**ESERCIZIO DA SVOLGERE**.
Individua tutte le righe del materiale in cui compare la stringa "open" e copiale per intero. Tieni conto della differenza tra maiuscole e minuscole.

(Righe tratte da un dataset)
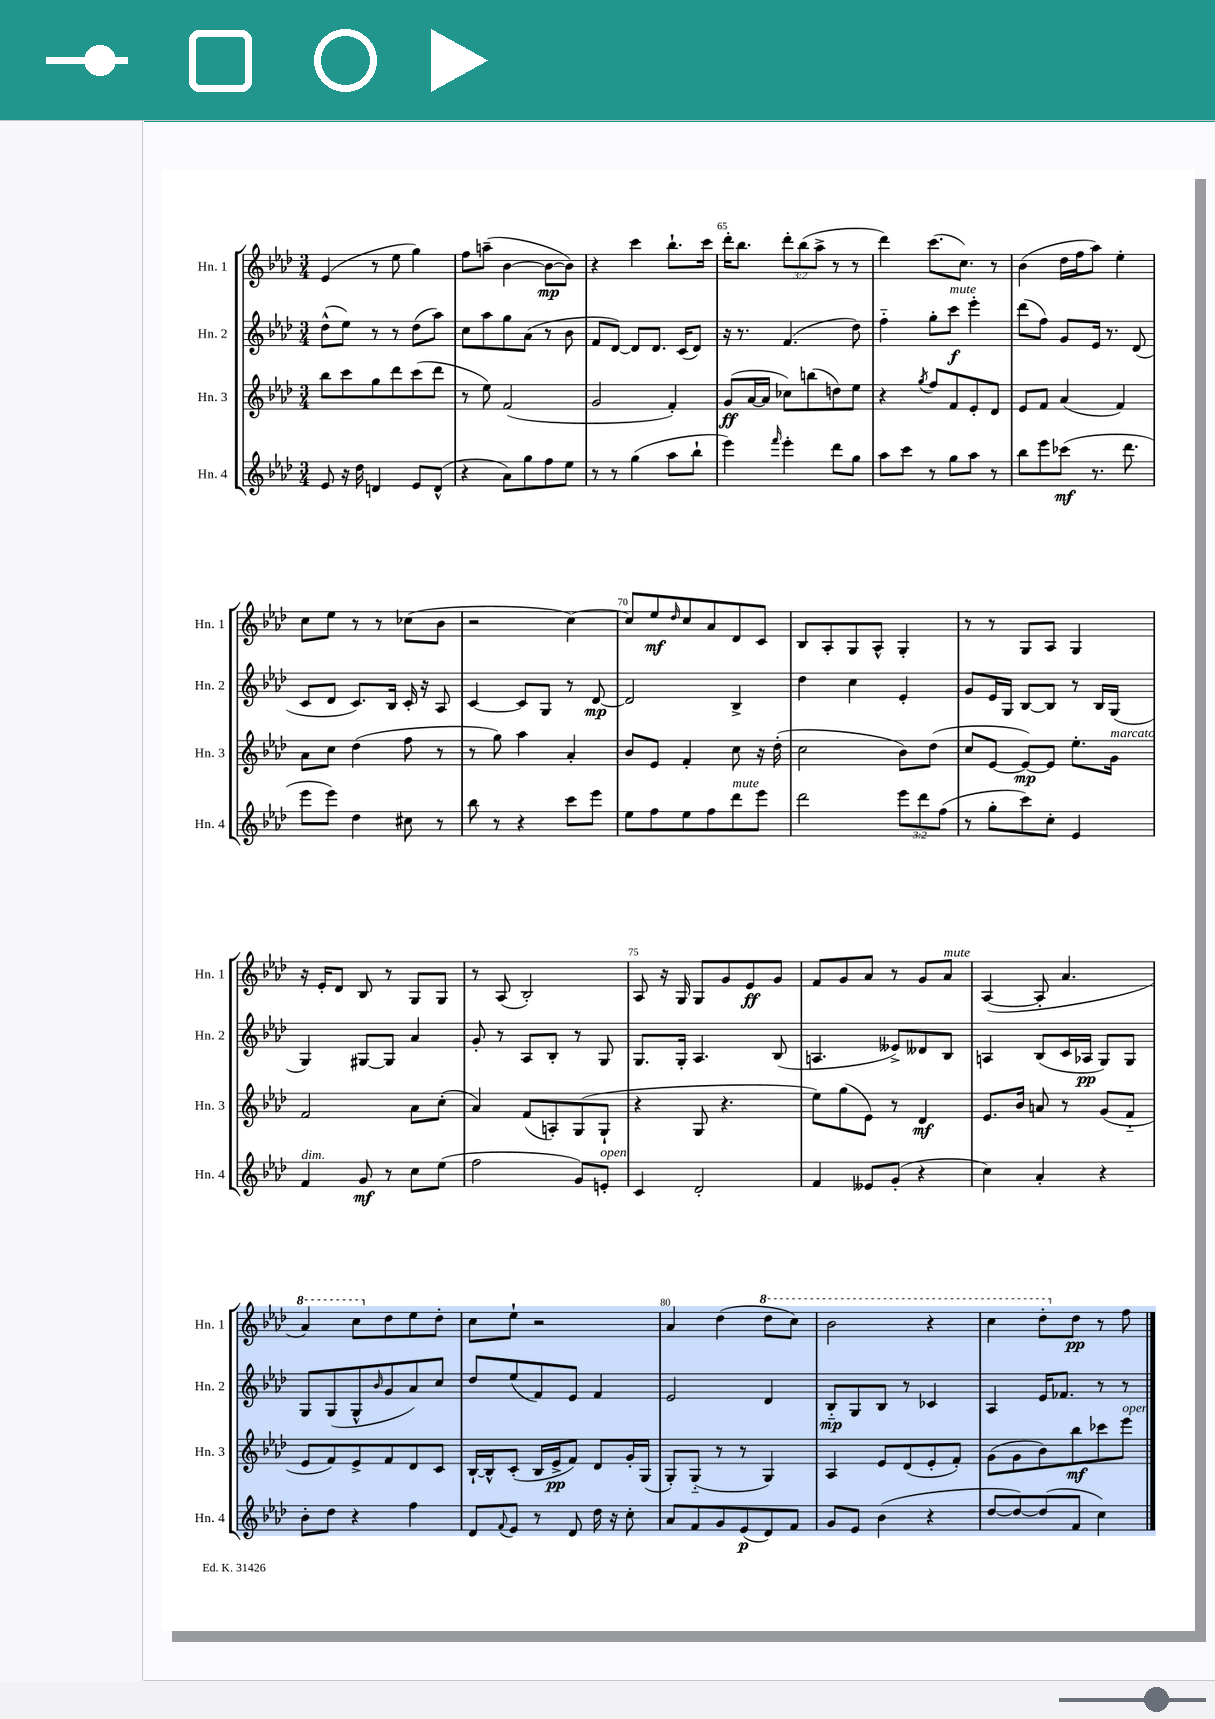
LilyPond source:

<<
\new StaffGroup <<
\new Staff = "s0" \with { instrumentName = "Hn. 1" shortInstrumentName = "Hn. 1" } {
    \clef treble \key aes \major \numericTimeSignature \time 3/4 \override Staff.TupletNumber.text = #tuplet-number::calc-fraction-text
    ees'4( r8 ees''8 g''4) |
    f''8 a''8--( bes'4~ bes'8~\mp bes'8) |
    r4 c'''4 bes''8.-! c'''16 |
    des'''16-. bes''8. \tuplet 3/2 { des'''8-. bes''8( aes''8-> } r8 r8 |
    des'''4) c'''8.( c''8.) r8 |
    bes'4( des''16 f''16 aes''8) ees''4-. |
    c''8 ees''8 r8 r8 ces''8( bes'8 |
    r2 c''4~) |
    c''8 ees''8\mf \grace { des''16 } c''8 aes'8 des'8 c'8 |
    bes8 aes8-. g8 aes8-^ g4-. |
    r8 r8 g8 aes8 g4 |
    r16 ees'16-. des'8 bes8 r8 g8 g8 |
    r8 aes8( bes2-.) |
    aes8 r16 g16 g8 g'8 ees'8\ff g'8 |
    f'8 g'8 aes'8 r8 g'8 aes'8^\markup { \italic "mute" } |
    aes4~( aes8-. aes'4. |
    \ottava #1 aes''4) c'''8 \ottava #0 des''8 ees''8 des''8-. |
    c''8 ees''8-! r2 |
    aes'4 des''4( \ottava #1 des'''8 c'''8) |
    bes''2 r4 |
    c'''4 des'''8-. \ottava #0 des''8\pp r8 f''8 \bar "|." |
}
\new Staff = "s1" \with { instrumentName = "Hn. 2" shortInstrumentName = "Hn. 2" } {
    \clef treble \key aes \major \numericTimeSignature \time 3/4
    des''8-^( ees''8) r8 r8 des''8( aes''8) |
    c''8 aes''8 g''8 aes'8( r8 bes'8 |
    f'8 des'8~) des'8 des'8. c'16( des'8) |
    r16 r8. f'4.( des''8) |
    f''4-_ g''8-. c'''8\f^\markup { \italic "mute" } ees'''4-. |
    des'''8( f''8) g'8 ees'16 r8. des'8( |
    c'8 des'8 c'8.) bes16 c'16-. r16 aes8 |
    c'4~ c'8 g8 r8 des'8~\mp |
    des'2 bes4-> |
    des''4 c''4 ees'4-. |
    g'8 ees'16 g16 bes8~ bes8 r8 bes16 g16( |
    g4) gis8~ gis8 aes'4 |
    g'8-. r8 aes8 bes8-. r8 g8 |
    g8. g16-. aes4. bes8( |
    a4. eeses'8->) deses'8 bes8 |
    a4 bes8( c'16 aes16\pp g8) g8 |
    g8 g8( g8-^ \grace { bes'16 } g'8 aes'8) c''8 |
    des''8 ees''8( f'8) ees'8 f'4 |
    ees'2 des'4 |
    bes8-_\mp g8 bes8 r8 ces'4 |
    aes4 ees'16 fes'8. r8 r8 \bar "|." |
}
\new Staff = "s2" \with { instrumentName = "Hn. 3" shortInstrumentName = "Hn. 3" } {
    \clef treble \key aes \major \numericTimeSignature \time 3/4
    bes''8 c'''8 g''8 des'''8 c'''8( des'''8 |
    r8 ees''8) f'2( |
    g'2 f'4-.) |
    g'8\ff( aes'16~ aes'16 ces''8) b''8( d''8) ees''8 |
    r4 \acciaccatura { g''8 } f''8 f'8 ees'8-. des'8 |
    ees'8 f'8 aes'4( f'4) |
    aes'8 c''8 des''4( f''8 r8 |
    r8 g''8) aes''4 aes'4-. |
    bes'8 ees'8 f'4-. c''8 r16 des''16-.( |
    c''2 bes'8) des''8( |
    c''8 ees'8~ ees'8~\mp) ees'8 ees''8.-. g'16^\markup { \italic "marcato" } |
    f'2 aes'8 c''8-.( |
    aes'4) f'8( a8-.) g8( g8-! |
    r4 g8 r4. |
    ees''8) g''8( ees'8) r8 des'4\mf |
    ees'8. bes'16 a'8 r8 g'8( f'8-_ |
    ees'8 f'8) ees'8-> f'8 des'8 c'8 |
    bes16~-! bes16-^ c'8-.( bes16 ees'16->\pp f'8) des'8 g'16-. g16( |
    g8-.) g8-_( r8 r8 g4) |
    aes4 ees'8 des'8( ees'8-. f'8-.) |
    g'8( g'8 bes'8) bes''8\mf ces'''8 ees'''8^\markup { \italic "open" } \bar "|." |
}
\new Staff = "s3" \with { instrumentName = "Hn. 4" shortInstrumentName = "Hn. 4" } {
    \clef treble \key aes \major \numericTimeSignature \time 3/4 \override Staff.TupletNumber.text = #tuplet-number::calc-fraction-text
    ees'8 r16 des''16 d'4 ees'8 d'8-^( |
    r4 aes'8) g''8 f''8 ees''8 |
    r8 r8 g''4( aes''8 bes''8-! |
    ees'''4) \grace { f'''16 } ees'''4-. des'''8 g''8 |
    aes''8 c'''8 r8 g''8 aes''8 r8 |
    bes''8 ees'''8 ces'''8\mf( r8. des'''8. |
    ees'''8 ees'''8) des''4 cis''8 r8 |
    bes''8 r8 r4 c'''8 ees'''8 |
    ees''8 f''8 ees''8 f''8 des'''8^\markup { \italic "mute" } ees'''8 |
    des'''2 \tuplet 3/2 { ees'''8 des'''8 f''8( } |
    r8 g''8-. c'''8) c''8-. ees'4 |
    f'4^\markup { \italic "dim." } g'8\mf r8 c''8 ees''8( |
    f''2 g'8) e'8-.^\markup { \italic "open" } |
    c'4 des'2-. |
    f'4 eeses'8 g'8-.( r4 |
    c''4) aes'4-. r4 |
    bes'8-. des''8 r4 f''4 |
    des'8 \appoggiatura { f'8 } ees'8 r8 des'8 des''16 r16 c''8-. |
    aes'8 f'8 g'8 ees'8\p( des'8) f'8 |
    g'8 ees'8 bes'4( r4 |
    des''8~ des''8~) des''8( f'8 c''4) \bar "|." |
}
>>
>>
\layout { \context { \Score currentBarNumber = #62 \override BarNumber.break-visibility = ##(#f #t #t) barNumberVisibility = #(every-nth-bar-number-visible 5) } }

**ESERCIZIO SVOLTO**.
    g'8( g'8 bes'8) bes''8\mf ces'''8 ees'''8^\markup { \italic "open" } \bar "|." |
    f''2 g'8) e'8-.^\markup { \italic "open" } |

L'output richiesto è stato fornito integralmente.